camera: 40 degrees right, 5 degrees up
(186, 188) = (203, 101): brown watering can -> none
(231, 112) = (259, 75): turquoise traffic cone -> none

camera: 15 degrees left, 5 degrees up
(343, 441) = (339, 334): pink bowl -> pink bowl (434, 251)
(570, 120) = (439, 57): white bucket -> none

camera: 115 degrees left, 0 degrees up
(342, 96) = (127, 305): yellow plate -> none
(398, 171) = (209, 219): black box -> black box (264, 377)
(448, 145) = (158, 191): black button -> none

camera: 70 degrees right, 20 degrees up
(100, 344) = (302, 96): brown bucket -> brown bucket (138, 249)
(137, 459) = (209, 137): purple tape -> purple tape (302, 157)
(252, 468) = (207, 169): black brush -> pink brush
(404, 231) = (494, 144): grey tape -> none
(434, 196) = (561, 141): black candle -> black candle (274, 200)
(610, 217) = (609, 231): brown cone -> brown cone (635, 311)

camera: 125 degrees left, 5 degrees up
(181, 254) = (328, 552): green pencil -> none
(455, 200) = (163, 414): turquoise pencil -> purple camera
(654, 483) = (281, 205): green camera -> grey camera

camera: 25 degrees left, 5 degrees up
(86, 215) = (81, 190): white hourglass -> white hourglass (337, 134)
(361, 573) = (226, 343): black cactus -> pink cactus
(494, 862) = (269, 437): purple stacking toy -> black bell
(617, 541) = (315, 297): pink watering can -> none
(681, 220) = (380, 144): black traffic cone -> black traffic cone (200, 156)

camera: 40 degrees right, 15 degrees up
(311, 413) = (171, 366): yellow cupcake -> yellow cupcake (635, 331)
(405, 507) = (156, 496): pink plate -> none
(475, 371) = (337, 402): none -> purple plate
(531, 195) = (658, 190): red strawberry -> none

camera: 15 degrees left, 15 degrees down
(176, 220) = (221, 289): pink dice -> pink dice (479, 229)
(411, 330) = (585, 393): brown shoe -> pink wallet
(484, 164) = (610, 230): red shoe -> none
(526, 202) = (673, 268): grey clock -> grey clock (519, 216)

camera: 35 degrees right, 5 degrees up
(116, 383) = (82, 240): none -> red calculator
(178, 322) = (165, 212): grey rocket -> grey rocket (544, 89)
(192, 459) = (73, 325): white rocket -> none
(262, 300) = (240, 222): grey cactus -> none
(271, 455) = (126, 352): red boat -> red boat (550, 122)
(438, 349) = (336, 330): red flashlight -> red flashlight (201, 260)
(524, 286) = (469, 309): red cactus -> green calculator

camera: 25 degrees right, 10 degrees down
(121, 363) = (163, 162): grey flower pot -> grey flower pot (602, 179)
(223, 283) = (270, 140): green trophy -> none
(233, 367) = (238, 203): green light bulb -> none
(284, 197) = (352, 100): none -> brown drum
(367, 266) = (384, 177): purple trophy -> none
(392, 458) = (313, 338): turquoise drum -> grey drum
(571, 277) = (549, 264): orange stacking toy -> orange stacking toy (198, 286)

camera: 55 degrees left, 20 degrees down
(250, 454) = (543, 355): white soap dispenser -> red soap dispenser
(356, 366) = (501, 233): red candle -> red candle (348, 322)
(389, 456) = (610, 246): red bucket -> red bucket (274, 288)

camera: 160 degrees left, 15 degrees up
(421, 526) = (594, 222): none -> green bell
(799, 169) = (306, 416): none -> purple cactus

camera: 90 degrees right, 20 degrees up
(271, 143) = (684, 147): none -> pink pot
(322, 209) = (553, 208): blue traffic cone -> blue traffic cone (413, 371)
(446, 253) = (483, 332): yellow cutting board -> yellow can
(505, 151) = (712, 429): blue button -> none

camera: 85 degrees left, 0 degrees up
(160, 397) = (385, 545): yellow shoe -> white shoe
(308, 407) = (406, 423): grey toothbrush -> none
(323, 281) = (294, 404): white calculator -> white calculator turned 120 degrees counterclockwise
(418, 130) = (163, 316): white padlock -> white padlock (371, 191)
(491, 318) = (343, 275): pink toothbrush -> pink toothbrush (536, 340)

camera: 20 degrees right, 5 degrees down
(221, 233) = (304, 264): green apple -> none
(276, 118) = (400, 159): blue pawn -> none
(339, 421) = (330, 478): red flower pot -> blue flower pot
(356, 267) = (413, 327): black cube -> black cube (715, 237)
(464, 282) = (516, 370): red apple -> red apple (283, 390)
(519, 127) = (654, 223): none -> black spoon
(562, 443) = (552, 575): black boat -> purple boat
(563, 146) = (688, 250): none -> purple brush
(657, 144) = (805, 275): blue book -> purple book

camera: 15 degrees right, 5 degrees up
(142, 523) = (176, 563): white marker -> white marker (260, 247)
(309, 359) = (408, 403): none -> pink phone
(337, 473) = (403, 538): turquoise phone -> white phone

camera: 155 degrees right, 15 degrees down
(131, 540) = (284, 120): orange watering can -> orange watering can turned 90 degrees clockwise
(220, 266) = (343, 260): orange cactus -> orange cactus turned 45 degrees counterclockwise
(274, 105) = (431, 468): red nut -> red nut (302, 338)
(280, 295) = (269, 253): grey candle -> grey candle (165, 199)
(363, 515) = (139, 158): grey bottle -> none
========
__Brief__. Your answer should be the full listing, copied exactly.

__Answer to the problem__.
camera: 40 degrees right, 5 degrees up
(186, 188) = (203, 101): brown watering can -> none
(231, 112) = (259, 75): turquoise traffic cone -> none

camera: 15 degrees left, 5 degrees up
(343, 441) = (339, 334): pink bowl -> pink bowl (434, 251)
(570, 120) = (439, 57): white bucket -> none

camera: 115 degrees left, 0 degrees up
(342, 96) = (127, 305): yellow plate -> none
(398, 171) = (209, 219): black box -> black box (264, 377)
(448, 145) = (158, 191): black button -> none

camera: 70 degrees right, 20 degrees up
(100, 344) = (302, 96): brown bucket -> brown bucket (138, 249)
(137, 459) = (209, 137): purple tape -> purple tape (302, 157)
(252, 468) = (207, 169): black brush -> pink brush
(404, 231) = (494, 144): grey tape -> none
(434, 196) = (561, 141): black candle -> black candle (274, 200)
(610, 217) = (609, 231): brown cone -> brown cone (635, 311)

camera: 125 degrees left, 5 degrees up
(181, 254) = (328, 552): green pencil -> none
(455, 200) = (163, 414): turquoise pencil -> purple camera
(654, 483) = (281, 205): green camera -> grey camera

camera: 25 degrees left, 5 degrees up
(86, 215) = (81, 190): white hourglass -> white hourglass (337, 134)
(361, 573) = (226, 343): black cactus -> pink cactus
(494, 862) = (269, 437): purple stacking toy -> black bell
(617, 541) = (315, 297): pink watering can -> none
(681, 220) = (380, 144): black traffic cone -> black traffic cone (200, 156)

camera: 40 degrees right, 15 degrees up
(311, 413) = (171, 366): yellow cupcake -> yellow cupcake (635, 331)
(405, 507) = (156, 496): pink plate -> none
(475, 371) = (337, 402): none -> purple plate
(531, 195) = (658, 190): red strawberry -> none

camera: 15 degrees left, 15 degrees down
(176, 220) = (221, 289): pink dice -> pink dice (479, 229)
(411, 330) = (585, 393): brown shoe -> pink wallet
(484, 164) = (610, 230): red shoe -> none
(526, 202) = (673, 268): grey clock -> grey clock (519, 216)

camera: 35 degrees right, 5 degrees up
(116, 383) = (82, 240): none -> red calculator
(178, 322) = (165, 212): grey rocket -> grey rocket (544, 89)
(192, 459) = (73, 325): white rocket -> none
(262, 300) = (240, 222): grey cactus -> none
(271, 455) = (126, 352): red boat -> red boat (550, 122)
(438, 349) = (336, 330): red flashlight -> red flashlight (201, 260)
(524, 286) = (469, 309): red cactus -> green calculator

camera: 25 degrees right, 10 degrees down
(121, 363) = (163, 162): grey flower pot -> grey flower pot (602, 179)
(223, 283) = (270, 140): green trophy -> none
(233, 367) = (238, 203): green light bulb -> none
(284, 197) = (352, 100): none -> brown drum
(367, 266) = (384, 177): purple trophy -> none
(392, 458) = (313, 338): turquoise drum -> grey drum
(571, 277) = (549, 264): orange stacking toy -> orange stacking toy (198, 286)

camera: 55 degrees left, 20 degrees down
(250, 454) = (543, 355): white soap dispenser -> red soap dispenser
(356, 366) = (501, 233): red candle -> red candle (348, 322)
(389, 456) = (610, 246): red bucket -> red bucket (274, 288)

camera: 160 degrees left, 15 degrees up
(421, 526) = (594, 222): none -> green bell
(799, 169) = (306, 416): none -> purple cactus

camera: 90 degrees right, 20 degrees up
(271, 143) = (684, 147): none -> pink pot
(322, 209) = (553, 208): blue traffic cone -> blue traffic cone (413, 371)
(446, 253) = (483, 332): yellow cutting board -> yellow can
(505, 151) = (712, 429): blue button -> none

camera: 85 degrees left, 0 degrees up
(160, 397) = (385, 545): yellow shoe -> white shoe
(308, 407) = (406, 423): grey toothbrush -> none
(323, 281) = (294, 404): white calculator -> white calculator turned 120 degrees counterclockwise
(418, 130) = (163, 316): white padlock -> white padlock (371, 191)
(491, 318) = (343, 275): pink toothbrush -> pink toothbrush (536, 340)

camera: 20 degrees right, 5 degrees down
(221, 233) = (304, 264): green apple -> none
(276, 118) = (400, 159): blue pawn -> none
(339, 421) = (330, 478): red flower pot -> blue flower pot
(356, 267) = (413, 327): black cube -> black cube (715, 237)
(464, 282) = (516, 370): red apple -> red apple (283, 390)
(519, 127) = (654, 223): none -> black spoon
(562, 443) = (552, 575): black boat -> purple boat
(563, 146) = (688, 250): none -> purple brush
(657, 144) = (805, 275): blue book -> purple book

camera: 15 degrees right, 5 degrees up
(142, 523) = (176, 563): white marker -> white marker (260, 247)
(309, 359) = (408, 403): none -> pink phone
(337, 473) = (403, 538): turquoise phone -> white phone

camera: 155 degrees right, 15 degrees down
(131, 540) = (284, 120): orange watering can -> orange watering can turned 90 degrees clockwise
(220, 266) = (343, 260): orange cactus -> orange cactus turned 45 degrees counterclockwise
(274, 105) = (431, 468): red nut -> red nut (302, 338)
(280, 295) = (269, 253): grey candle -> grey candle (165, 199)
(363, 515) = (139, 158): grey bottle -> none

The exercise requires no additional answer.